↓↓↓

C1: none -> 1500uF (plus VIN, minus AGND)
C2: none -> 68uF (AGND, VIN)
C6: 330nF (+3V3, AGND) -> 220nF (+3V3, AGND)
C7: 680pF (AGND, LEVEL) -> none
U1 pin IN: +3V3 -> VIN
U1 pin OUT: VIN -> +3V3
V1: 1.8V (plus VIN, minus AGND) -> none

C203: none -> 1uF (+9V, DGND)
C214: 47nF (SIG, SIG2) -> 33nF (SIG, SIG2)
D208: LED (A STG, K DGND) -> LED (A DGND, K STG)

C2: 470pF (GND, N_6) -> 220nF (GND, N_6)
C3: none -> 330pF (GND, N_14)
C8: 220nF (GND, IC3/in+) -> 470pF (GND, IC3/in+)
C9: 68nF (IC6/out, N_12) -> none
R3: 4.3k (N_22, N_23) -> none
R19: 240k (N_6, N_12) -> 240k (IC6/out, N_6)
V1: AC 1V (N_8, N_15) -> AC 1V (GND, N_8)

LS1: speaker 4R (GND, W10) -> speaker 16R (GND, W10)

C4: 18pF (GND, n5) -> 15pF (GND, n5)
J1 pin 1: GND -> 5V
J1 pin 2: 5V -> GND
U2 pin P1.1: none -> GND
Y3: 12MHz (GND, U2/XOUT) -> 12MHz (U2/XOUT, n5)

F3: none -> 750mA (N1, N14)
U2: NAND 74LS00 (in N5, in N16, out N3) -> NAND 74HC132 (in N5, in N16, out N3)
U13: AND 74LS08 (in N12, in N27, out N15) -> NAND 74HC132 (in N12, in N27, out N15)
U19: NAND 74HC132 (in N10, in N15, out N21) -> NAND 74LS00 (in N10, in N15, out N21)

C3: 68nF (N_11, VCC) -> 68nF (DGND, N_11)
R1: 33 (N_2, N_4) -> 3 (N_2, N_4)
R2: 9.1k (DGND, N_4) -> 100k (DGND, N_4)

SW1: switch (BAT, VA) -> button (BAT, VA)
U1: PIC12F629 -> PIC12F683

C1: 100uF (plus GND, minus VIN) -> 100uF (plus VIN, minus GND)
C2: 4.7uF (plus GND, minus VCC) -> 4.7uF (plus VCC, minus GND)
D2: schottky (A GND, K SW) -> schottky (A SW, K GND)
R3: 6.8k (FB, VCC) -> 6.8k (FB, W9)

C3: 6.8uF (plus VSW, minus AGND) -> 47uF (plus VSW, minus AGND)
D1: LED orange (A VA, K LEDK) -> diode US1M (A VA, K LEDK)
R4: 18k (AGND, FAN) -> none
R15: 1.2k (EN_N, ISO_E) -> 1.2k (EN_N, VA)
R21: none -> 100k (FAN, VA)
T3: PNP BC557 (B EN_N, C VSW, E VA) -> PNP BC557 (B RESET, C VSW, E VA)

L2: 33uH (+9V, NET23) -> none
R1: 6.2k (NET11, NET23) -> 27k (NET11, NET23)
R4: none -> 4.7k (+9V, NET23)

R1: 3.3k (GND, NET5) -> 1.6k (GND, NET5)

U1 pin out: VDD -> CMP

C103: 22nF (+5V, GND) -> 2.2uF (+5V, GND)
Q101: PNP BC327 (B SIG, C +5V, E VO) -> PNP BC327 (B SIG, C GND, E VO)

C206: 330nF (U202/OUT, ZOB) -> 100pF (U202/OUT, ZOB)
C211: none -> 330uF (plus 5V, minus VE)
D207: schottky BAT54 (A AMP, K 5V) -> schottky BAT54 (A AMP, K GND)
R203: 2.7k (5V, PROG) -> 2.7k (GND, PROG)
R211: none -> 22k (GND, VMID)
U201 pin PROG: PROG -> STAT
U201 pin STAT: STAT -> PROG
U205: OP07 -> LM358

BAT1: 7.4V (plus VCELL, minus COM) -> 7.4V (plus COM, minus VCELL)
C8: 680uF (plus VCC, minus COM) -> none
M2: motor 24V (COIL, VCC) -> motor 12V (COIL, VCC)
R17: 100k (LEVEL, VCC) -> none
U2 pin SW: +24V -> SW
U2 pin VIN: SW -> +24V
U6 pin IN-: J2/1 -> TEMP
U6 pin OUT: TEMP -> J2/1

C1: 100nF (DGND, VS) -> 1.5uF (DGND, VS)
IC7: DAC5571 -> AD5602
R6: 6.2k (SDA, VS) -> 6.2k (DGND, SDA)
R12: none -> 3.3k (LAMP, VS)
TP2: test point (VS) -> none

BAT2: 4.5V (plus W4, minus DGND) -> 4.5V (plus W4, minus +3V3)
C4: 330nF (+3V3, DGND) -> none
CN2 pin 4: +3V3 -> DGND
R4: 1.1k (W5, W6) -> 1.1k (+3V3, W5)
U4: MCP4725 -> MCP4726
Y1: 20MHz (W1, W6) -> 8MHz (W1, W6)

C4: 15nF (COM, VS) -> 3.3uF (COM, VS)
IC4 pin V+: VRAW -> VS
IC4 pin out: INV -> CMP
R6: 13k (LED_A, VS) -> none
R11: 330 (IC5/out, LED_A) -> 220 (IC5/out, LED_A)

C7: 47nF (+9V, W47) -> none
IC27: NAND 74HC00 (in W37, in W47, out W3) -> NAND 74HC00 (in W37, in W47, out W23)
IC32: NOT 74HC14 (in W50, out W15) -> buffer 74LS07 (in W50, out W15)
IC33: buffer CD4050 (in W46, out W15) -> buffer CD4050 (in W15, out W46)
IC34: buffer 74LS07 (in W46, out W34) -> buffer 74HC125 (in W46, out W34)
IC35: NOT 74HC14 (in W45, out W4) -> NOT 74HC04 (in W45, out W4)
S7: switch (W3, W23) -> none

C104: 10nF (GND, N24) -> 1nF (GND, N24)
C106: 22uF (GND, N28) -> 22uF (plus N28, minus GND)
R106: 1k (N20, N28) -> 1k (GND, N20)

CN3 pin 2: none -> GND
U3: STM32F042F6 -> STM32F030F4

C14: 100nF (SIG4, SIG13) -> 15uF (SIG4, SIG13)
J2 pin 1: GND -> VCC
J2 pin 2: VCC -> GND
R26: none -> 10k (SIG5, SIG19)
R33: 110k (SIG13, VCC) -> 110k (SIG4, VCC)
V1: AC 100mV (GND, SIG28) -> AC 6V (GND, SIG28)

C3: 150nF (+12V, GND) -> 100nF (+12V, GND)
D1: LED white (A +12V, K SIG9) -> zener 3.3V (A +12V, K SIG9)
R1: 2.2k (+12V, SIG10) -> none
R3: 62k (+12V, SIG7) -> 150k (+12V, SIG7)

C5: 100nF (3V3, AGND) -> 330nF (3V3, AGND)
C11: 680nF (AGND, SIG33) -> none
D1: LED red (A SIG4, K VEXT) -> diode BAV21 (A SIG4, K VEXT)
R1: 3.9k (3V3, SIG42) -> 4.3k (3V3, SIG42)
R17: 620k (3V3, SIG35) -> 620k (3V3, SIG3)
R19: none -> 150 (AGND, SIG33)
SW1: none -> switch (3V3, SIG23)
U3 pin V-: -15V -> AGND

↑↑↑

-- TASK STATEMENT --
A faithful copy of all the material is the required answer.

-- ANSWER SPACE --
C1: none -> 1500uF (plus VIN, minus AGND)
C2: none -> 68uF (AGND, VIN)
C6: 330nF (+3V3, AGND) -> 220nF (+3V3, AGND)
C7: 680pF (AGND, LEVEL) -> none
U1 pin IN: +3V3 -> VIN
U1 pin OUT: VIN -> +3V3
V1: 1.8V (plus VIN, minus AGND) -> none

C203: none -> 1uF (+9V, DGND)
C214: 47nF (SIG, SIG2) -> 33nF (SIG, SIG2)
D208: LED (A STG, K DGND) -> LED (A DGND, K STG)

C2: 470pF (GND, N_6) -> 220nF (GND, N_6)
C3: none -> 330pF (GND, N_14)
C8: 220nF (GND, IC3/in+) -> 470pF (GND, IC3/in+)
C9: 68nF (IC6/out, N_12) -> none
R3: 4.3k (N_22, N_23) -> none
R19: 240k (N_6, N_12) -> 240k (IC6/out, N_6)
V1: AC 1V (N_8, N_15) -> AC 1V (GND, N_8)

LS1: speaker 4R (GND, W10) -> speaker 16R (GND, W10)

C4: 18pF (GND, n5) -> 15pF (GND, n5)
J1 pin 1: GND -> 5V
J1 pin 2: 5V -> GND
U2 pin P1.1: none -> GND
Y3: 12MHz (GND, U2/XOUT) -> 12MHz (U2/XOUT, n5)

F3: none -> 750mA (N1, N14)
U2: NAND 74LS00 (in N5, in N16, out N3) -> NAND 74HC132 (in N5, in N16, out N3)
U13: AND 74LS08 (in N12, in N27, out N15) -> NAND 74HC132 (in N12, in N27, out N15)
U19: NAND 74HC132 (in N10, in N15, out N21) -> NAND 74LS00 (in N10, in N15, out N21)

C3: 68nF (N_11, VCC) -> 68nF (DGND, N_11)
R1: 33 (N_2, N_4) -> 3 (N_2, N_4)
R2: 9.1k (DGND, N_4) -> 100k (DGND, N_4)

SW1: switch (BAT, VA) -> button (BAT, VA)
U1: PIC12F629 -> PIC12F683

C1: 100uF (plus GND, minus VIN) -> 100uF (plus VIN, minus GND)
C2: 4.7uF (plus GND, minus VCC) -> 4.7uF (plus VCC, minus GND)
D2: schottky (A GND, K SW) -> schottky (A SW, K GND)
R3: 6.8k (FB, VCC) -> 6.8k (FB, W9)

C3: 6.8uF (plus VSW, minus AGND) -> 47uF (plus VSW, minus AGND)
D1: LED orange (A VA, K LEDK) -> diode US1M (A VA, K LEDK)
R4: 18k (AGND, FAN) -> none
R15: 1.2k (EN_N, ISO_E) -> 1.2k (EN_N, VA)
R21: none -> 100k (FAN, VA)
T3: PNP BC557 (B EN_N, C VSW, E VA) -> PNP BC557 (B RESET, C VSW, E VA)

L2: 33uH (+9V, NET23) -> none
R1: 6.2k (NET11, NET23) -> 27k (NET11, NET23)
R4: none -> 4.7k (+9V, NET23)

R1: 3.3k (GND, NET5) -> 1.6k (GND, NET5)

U1 pin out: VDD -> CMP

C103: 22nF (+5V, GND) -> 2.2uF (+5V, GND)
Q101: PNP BC327 (B SIG, C +5V, E VO) -> PNP BC327 (B SIG, C GND, E VO)

C206: 330nF (U202/OUT, ZOB) -> 100pF (U202/OUT, ZOB)
C211: none -> 330uF (plus 5V, minus VE)
D207: schottky BAT54 (A AMP, K 5V) -> schottky BAT54 (A AMP, K GND)
R203: 2.7k (5V, PROG) -> 2.7k (GND, PROG)
R211: none -> 22k (GND, VMID)
U201 pin PROG: PROG -> STAT
U201 pin STAT: STAT -> PROG
U205: OP07 -> LM358

BAT1: 7.4V (plus VCELL, minus COM) -> 7.4V (plus COM, minus VCELL)
C8: 680uF (plus VCC, minus COM) -> none
M2: motor 24V (COIL, VCC) -> motor 12V (COIL, VCC)
R17: 100k (LEVEL, VCC) -> none
U2 pin SW: +24V -> SW
U2 pin VIN: SW -> +24V
U6 pin IN-: J2/1 -> TEMP
U6 pin OUT: TEMP -> J2/1

C1: 100nF (DGND, VS) -> 1.5uF (DGND, VS)
IC7: DAC5571 -> AD5602
R6: 6.2k (SDA, VS) -> 6.2k (DGND, SDA)
R12: none -> 3.3k (LAMP, VS)
TP2: test point (VS) -> none

BAT2: 4.5V (plus W4, minus DGND) -> 4.5V (plus W4, minus +3V3)
C4: 330nF (+3V3, DGND) -> none
CN2 pin 4: +3V3 -> DGND
R4: 1.1k (W5, W6) -> 1.1k (+3V3, W5)
U4: MCP4725 -> MCP4726
Y1: 20MHz (W1, W6) -> 8MHz (W1, W6)

C4: 15nF (COM, VS) -> 3.3uF (COM, VS)
IC4 pin V+: VRAW -> VS
IC4 pin out: INV -> CMP
R6: 13k (LED_A, VS) -> none
R11: 330 (IC5/out, LED_A) -> 220 (IC5/out, LED_A)

C7: 47nF (+9V, W47) -> none
IC27: NAND 74HC00 (in W37, in W47, out W3) -> NAND 74HC00 (in W37, in W47, out W23)
IC32: NOT 74HC14 (in W50, out W15) -> buffer 74LS07 (in W50, out W15)
IC33: buffer CD4050 (in W46, out W15) -> buffer CD4050 (in W15, out W46)
IC34: buffer 74LS07 (in W46, out W34) -> buffer 74HC125 (in W46, out W34)
IC35: NOT 74HC14 (in W45, out W4) -> NOT 74HC04 (in W45, out W4)
S7: switch (W3, W23) -> none

C104: 10nF (GND, N24) -> 1nF (GND, N24)
C106: 22uF (GND, N28) -> 22uF (plus N28, minus GND)
R106: 1k (N20, N28) -> 1k (GND, N20)

CN3 pin 2: none -> GND
U3: STM32F042F6 -> STM32F030F4

C14: 100nF (SIG4, SIG13) -> 15uF (SIG4, SIG13)
J2 pin 1: GND -> VCC
J2 pin 2: VCC -> GND
R26: none -> 10k (SIG5, SIG19)
R33: 110k (SIG13, VCC) -> 110k (SIG4, VCC)
V1: AC 100mV (GND, SIG28) -> AC 6V (GND, SIG28)

C3: 150nF (+12V, GND) -> 100nF (+12V, GND)
D1: LED white (A +12V, K SIG9) -> zener 3.3V (A +12V, K SIG9)
R1: 2.2k (+12V, SIG10) -> none
R3: 62k (+12V, SIG7) -> 150k (+12V, SIG7)

C5: 100nF (3V3, AGND) -> 330nF (3V3, AGND)
C11: 680nF (AGND, SIG33) -> none
D1: LED red (A SIG4, K VEXT) -> diode BAV21 (A SIG4, K VEXT)
R1: 3.9k (3V3, SIG42) -> 4.3k (3V3, SIG42)
R17: 620k (3V3, SIG35) -> 620k (3V3, SIG3)
R19: none -> 150 (AGND, SIG33)
SW1: none -> switch (3V3, SIG23)
U3 pin V-: -15V -> AGND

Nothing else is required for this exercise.